GIVEN INSTRUCTION
Reproduce every line of the records below verbatim, omitting the pictures.

LISTING
_ _ _ _

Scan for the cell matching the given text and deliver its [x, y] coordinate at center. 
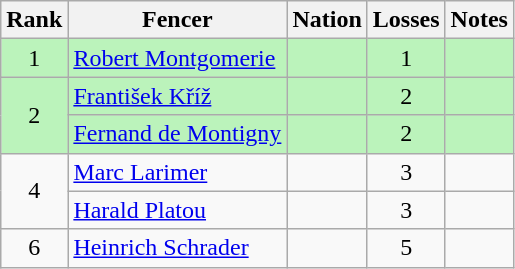
5 [406, 248]
Nation [327, 20]
6 [34, 248]
Rank [34, 20]
Marc Larimer [178, 172]
Fernand de Montigny [178, 134]
Notes [479, 20]
Losses [406, 20]
Heinrich Schrader [178, 248]
Harald Platou [178, 210]
František Kříž [178, 96]
Robert Montgomerie [178, 58]
4 [34, 191]
Fencer [178, 20]
Determine the (X, Y) coordinate at the center of the cell enclosing the given text.  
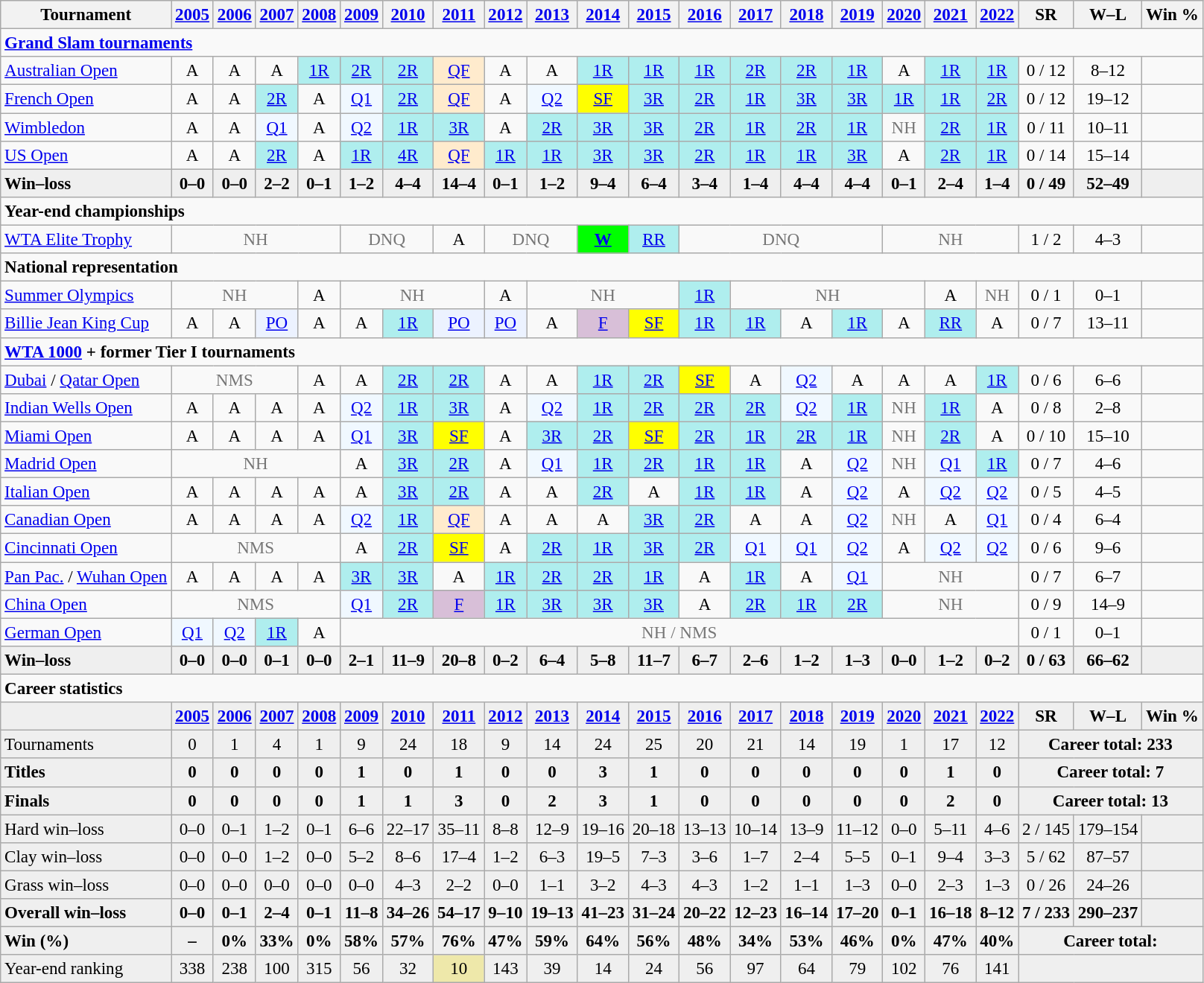
48% (705, 942)
66–62 (1107, 661)
Win (%) (86, 942)
19–13 (552, 913)
5–2 (362, 858)
24–26 (1107, 885)
2–6 (755, 661)
14–4 (459, 183)
0 / 5 (1046, 492)
Summer Olympics (86, 296)
15–10 (1107, 436)
11–9 (408, 661)
Career total: 13 (1110, 801)
Career total: 233 (1110, 745)
3–3 (997, 858)
Grand Slam tournaments (602, 43)
76 (951, 969)
Career statistics (602, 689)
11–7 (653, 661)
0 / 10 (1046, 436)
3–2 (603, 885)
40% (997, 942)
238 (234, 969)
13–9 (806, 829)
20–8 (459, 661)
19–5 (603, 858)
11–12 (858, 829)
5–11 (951, 829)
Overall win–loss (86, 913)
4–5 (1107, 492)
2 / 145 (1046, 829)
French Open (86, 99)
5–5 (858, 858)
W (603, 240)
0 / 4 (1046, 520)
Dubai / Qatar Open (86, 380)
14–9 (1107, 605)
102 (904, 969)
4R (408, 156)
Tournament (86, 15)
87–57 (1107, 858)
0 / 14 (1046, 156)
59% (552, 942)
34% (755, 942)
19–12 (1107, 99)
13–11 (1107, 324)
China Open (86, 605)
57% (408, 942)
15–14 (1107, 156)
41–23 (603, 913)
31–24 (653, 913)
National representation (602, 267)
Pan Pac. / Wuhan Open (86, 577)
10–11 (1107, 127)
0 / 8 (1046, 408)
0 / 63 (1046, 661)
2–8 (1107, 408)
Australian Open (86, 71)
6–3 (552, 858)
2–1 (362, 661)
Indian Wells Open (86, 408)
5–8 (603, 661)
3–4 (705, 183)
9–6 (1107, 548)
Career total: (1110, 942)
2–3 (951, 885)
11–8 (362, 913)
7 / 233 (1046, 913)
17–4 (459, 858)
20–18 (653, 829)
Billie Jean King Cup (86, 324)
Miami Open (86, 436)
19 (858, 745)
Titles (86, 773)
21 (755, 745)
19–16 (603, 829)
179–154 (1107, 829)
German Open (86, 633)
12 (997, 745)
100 (277, 969)
WTA 1000 + former Tier I tournaments (602, 352)
Clay win–loss (86, 858)
10–14 (755, 829)
143 (505, 969)
Year-end ranking (86, 969)
Hard win–loss (86, 829)
35–11 (459, 829)
0 / 49 (1046, 183)
53% (806, 942)
16–14 (806, 913)
338 (192, 969)
0 / 11 (1046, 127)
12–9 (552, 829)
Finals (86, 801)
5 / 62 (1046, 858)
290–237 (1107, 913)
17 (951, 745)
Grass win–loss (86, 885)
Wimbledon (86, 127)
10 (459, 969)
Tournaments (86, 745)
16–18 (951, 913)
Canadian Open (86, 520)
39 (552, 969)
141 (997, 969)
Italian Open (86, 492)
0 / 26 (1046, 885)
22–17 (408, 829)
34–26 (408, 913)
20–22 (705, 913)
1–7 (755, 858)
33% (277, 942)
1 / 2 (1046, 240)
NH / NMS (679, 633)
54–17 (459, 913)
46% (858, 942)
315 (319, 969)
20 (705, 745)
64 (806, 969)
Career total: 7 (1110, 773)
52–49 (1107, 183)
9–10 (505, 913)
7–3 (653, 858)
32 (408, 969)
13–13 (705, 829)
Madrid Open (86, 464)
WTA Elite Trophy (86, 240)
76% (459, 942)
3–6 (705, 858)
58% (362, 942)
8–6 (408, 858)
97 (755, 969)
4 (277, 745)
79 (858, 969)
– (192, 942)
0 / 9 (1046, 605)
Cincinnati Open (86, 548)
12–23 (755, 913)
17–20 (858, 913)
Year-end championships (602, 212)
US Open (86, 156)
8–8 (505, 829)
25 (653, 745)
64% (603, 942)
56% (653, 942)
18 (459, 745)
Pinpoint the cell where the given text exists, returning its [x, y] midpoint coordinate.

_ _ _ _

SOLUTION
Scan for the cell matching the given text and deliver its [x, y] coordinate at center. 
5 [406, 248]
Nation [327, 20]
6 [34, 248]
Rank [34, 20]
Marc Larimer [178, 172]
Fernand de Montigny [178, 134]
Notes [479, 20]
Losses [406, 20]
Heinrich Schrader [178, 248]
Harald Platou [178, 210]
František Kříž [178, 96]
Robert Montgomerie [178, 58]
4 [34, 191]
Fencer [178, 20]
Determine the (X, Y) coordinate at the center of the cell enclosing the given text.  
48% (705, 942)
66–62 (1107, 661)
Win (%) (86, 942)
19–13 (552, 913)
5–2 (362, 858)
24–26 (1107, 885)
2–6 (755, 661)
14–4 (459, 183)
0 / 5 (1046, 492)
Summer Olympics (86, 296)
15–10 (1107, 436)
11–9 (408, 661)
Career total: 13 (1110, 801)
Career total: 233 (1110, 745)
3–3 (997, 858)
Grand Slam tournaments (602, 43)
76 (951, 969)
Career statistics (602, 689)
11–7 (653, 661)
0 / 10 (1046, 436)
3–2 (603, 885)
40% (997, 942)
238 (234, 969)
13–9 (806, 829)
20–8 (459, 661)
19–5 (603, 858)
11–12 (858, 829)
5–11 (951, 829)
Overall win–loss (86, 913)
4–5 (1107, 492)
2 / 145 (1046, 829)
French Open (86, 99)
5–5 (858, 858)
W (603, 240)
0 / 4 (1046, 520)
Dubai / Qatar Open (86, 380)
14–9 (1107, 605)
102 (904, 969)
4R (408, 156)
Tournament (86, 15)
87–57 (1107, 858)
0 / 14 (1046, 156)
59% (552, 942)
34% (755, 942)
19–12 (1107, 99)
13–11 (1107, 324)
China Open (86, 605)
57% (408, 942)
15–14 (1107, 156)
41–23 (603, 913)
31–24 (653, 913)
National representation (602, 267)
Pan Pac. / Wuhan Open (86, 577)
10–11 (1107, 127)
0 / 8 (1046, 408)
0 / 63 (1046, 661)
2–8 (1107, 408)
Australian Open (86, 71)
6–3 (552, 858)
2–1 (362, 661)
Indian Wells Open (86, 408)
5–8 (603, 661)
3–4 (705, 183)
9–6 (1107, 548)
Career total: (1110, 942)
2–3 (951, 885)
11–8 (362, 913)
7 / 233 (1046, 913)
17–4 (459, 858)
20–18 (653, 829)
Billie Jean King Cup (86, 324)
Miami Open (86, 436)
19 (858, 745)
Titles (86, 773)
21 (755, 745)
19–16 (603, 829)
179–154 (1107, 829)
German Open (86, 633)
12 (997, 745)
100 (277, 969)
WTA 1000 + former Tier I tournaments (602, 352)
Clay win–loss (86, 858)
10–14 (755, 829)
143 (505, 969)
Year-end ranking (86, 969)
Hard win–loss (86, 829)
35–11 (459, 829)
0 / 49 (1046, 183)
53% (806, 942)
16–14 (806, 913)
338 (192, 969)
0 / 11 (1046, 127)
12–9 (552, 829)
Finals (86, 801)
5 / 62 (1046, 858)
290–237 (1107, 913)
17 (951, 745)
Grass win–loss (86, 885)
Wimbledon (86, 127)
10 (459, 969)
Tournaments (86, 745)
16–18 (951, 913)
Canadian Open (86, 520)
39 (552, 969)
141 (997, 969)
Italian Open (86, 492)
0 / 26 (1046, 885)
22–17 (408, 829)
34–26 (408, 913)
20–22 (705, 913)
1–7 (755, 858)
33% (277, 942)
1 / 2 (1046, 240)
NH / NMS (679, 633)
54–17 (459, 913)
46% (858, 942)
315 (319, 969)
20 (705, 745)
64 (806, 969)
Career total: 7 (1110, 773)
52–49 (1107, 183)
9–10 (505, 913)
7–3 (653, 858)
32 (408, 969)
13–13 (705, 829)
Madrid Open (86, 464)
WTA Elite Trophy (86, 240)
76% (459, 942)
3–6 (705, 858)
58% (362, 942)
8–6 (408, 858)
97 (755, 969)
4 (277, 745)
79 (858, 969)
– (192, 942)
0 / 9 (1046, 605)
Cincinnati Open (86, 548)
12–23 (755, 913)
17–20 (858, 913)
Year-end championships (602, 212)
US Open (86, 156)
8–8 (505, 829)
25 (653, 745)
64% (603, 942)
56% (653, 942)
18 (459, 745)
Pinpoint the cell where the given text exists, returning its [x, y] midpoint coordinate.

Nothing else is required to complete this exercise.